(Object count change data)
_____

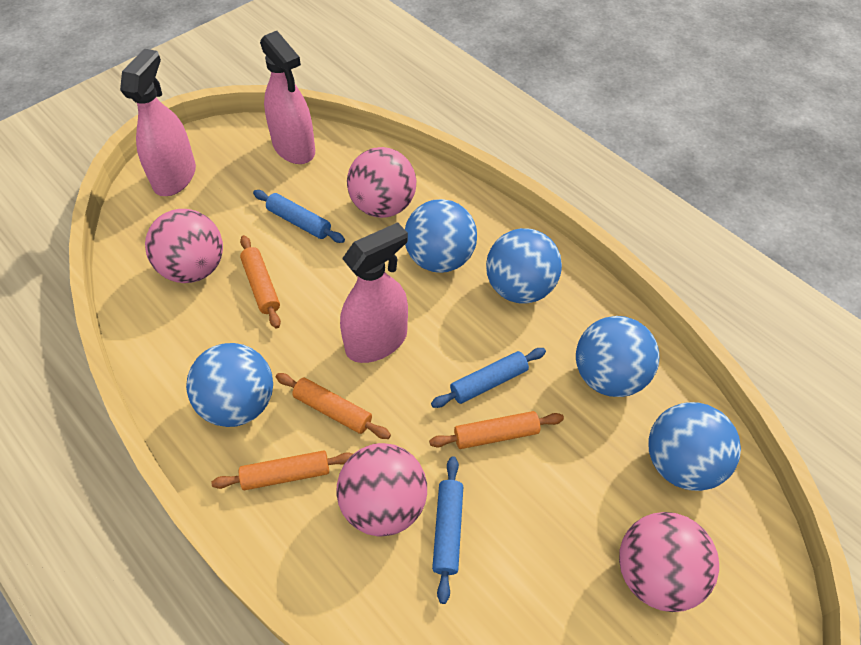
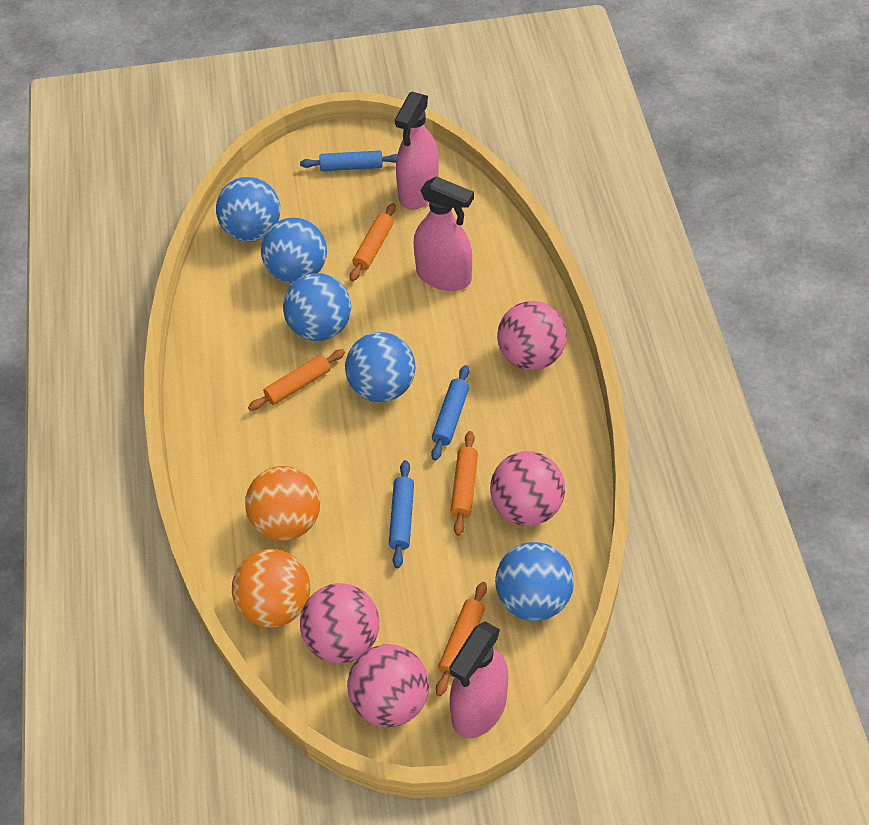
orange ball: 0 -> 2

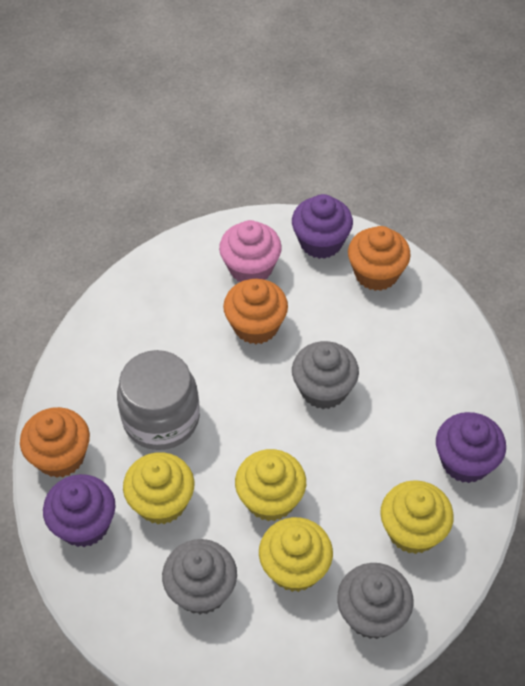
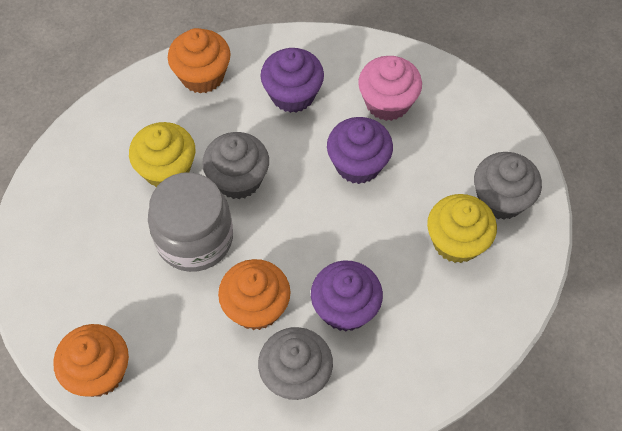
yellow cupcake: 4 -> 2

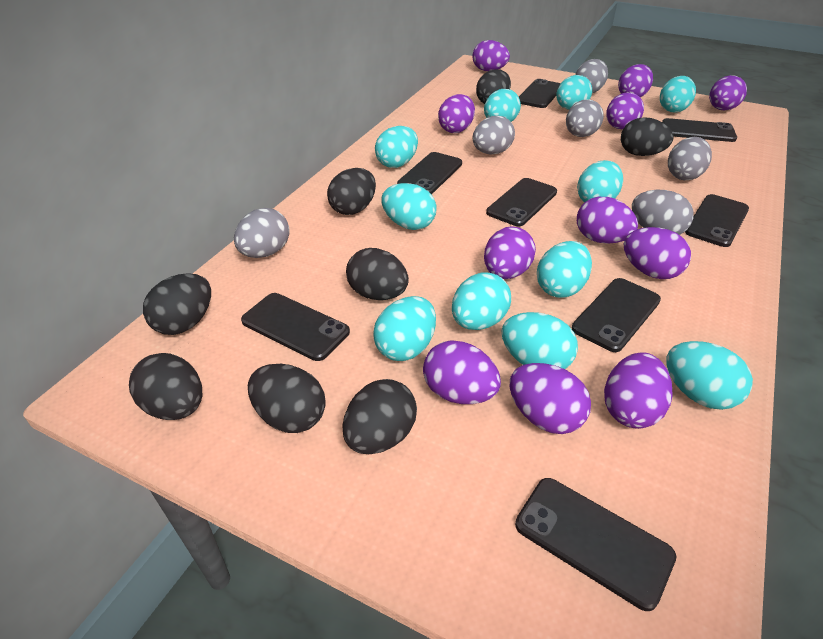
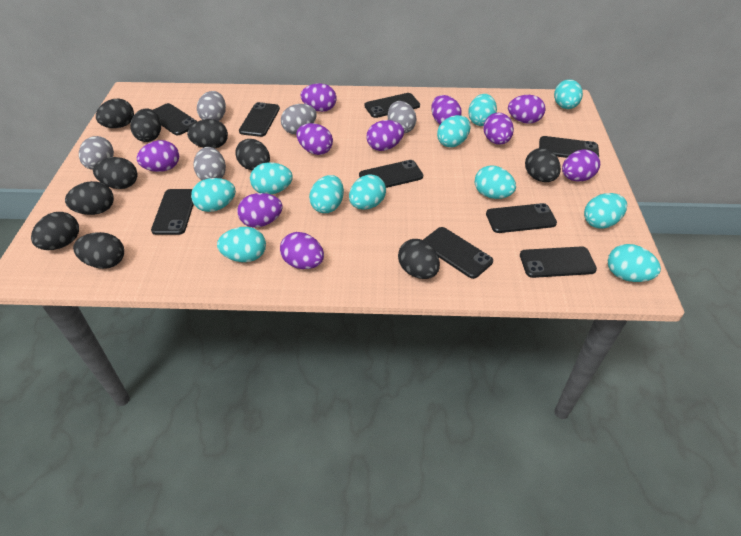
black egg: 8 -> 10
black phone: 8 -> 9
grey egg: 6 -> 5
purple egg: 11 -> 10

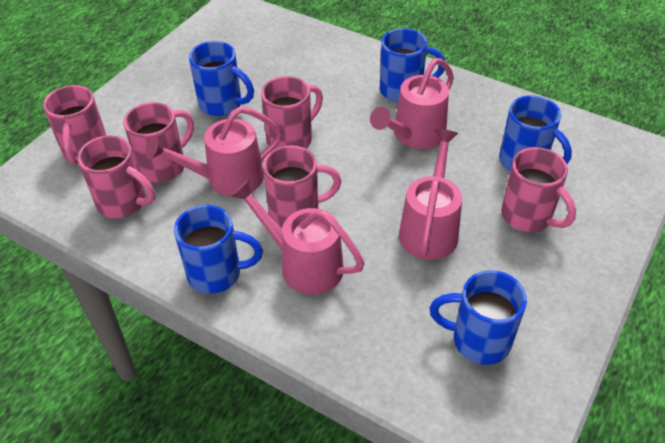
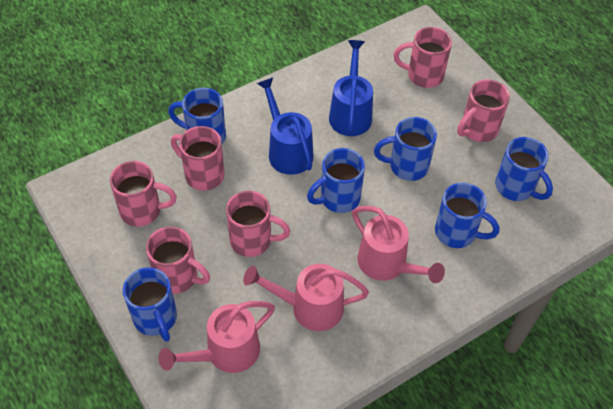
blue mug: 5 -> 6
blue watering can: 0 -> 2
pink watering can: 4 -> 3

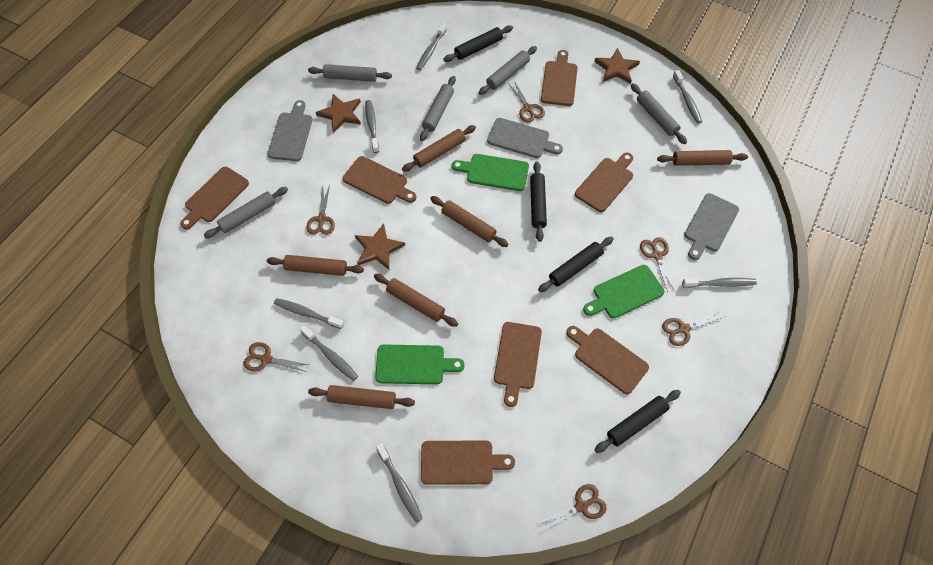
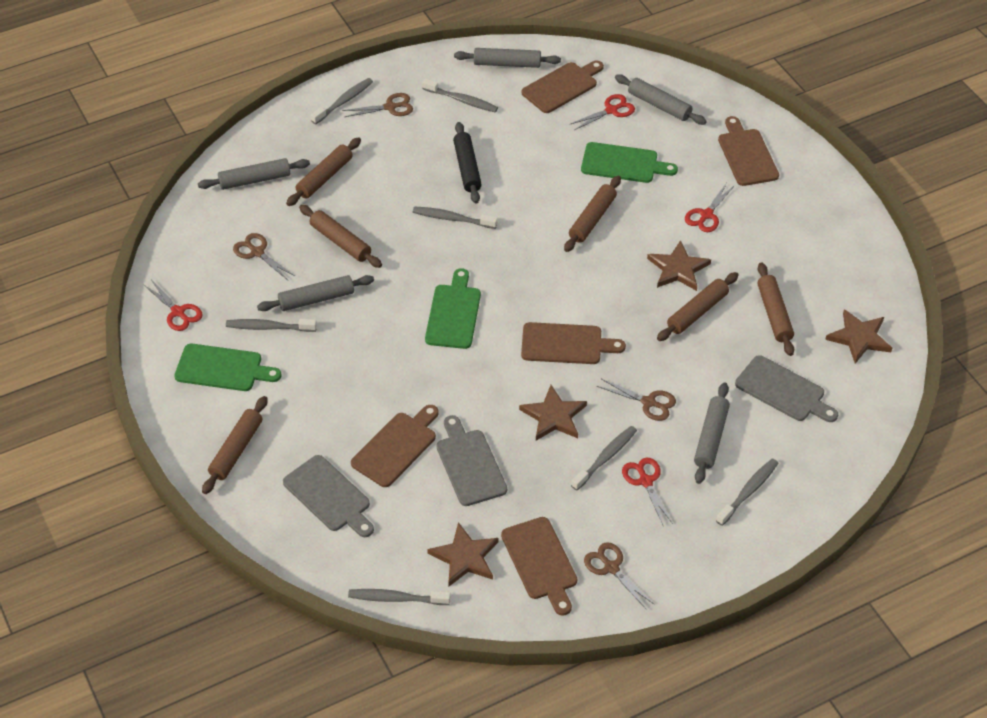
black rolling pin: 4 -> 1
brown cutting board: 7 -> 5
brown scissors: 6 -> 4
brown star: 3 -> 4
red scissors: 0 -> 4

_____

__Exercise brief__
Show the lines where the word "brown" appears in the entries.

__Solution to this problem__
brown cutting board: 7 -> 5
brown scissors: 6 -> 4
brown star: 3 -> 4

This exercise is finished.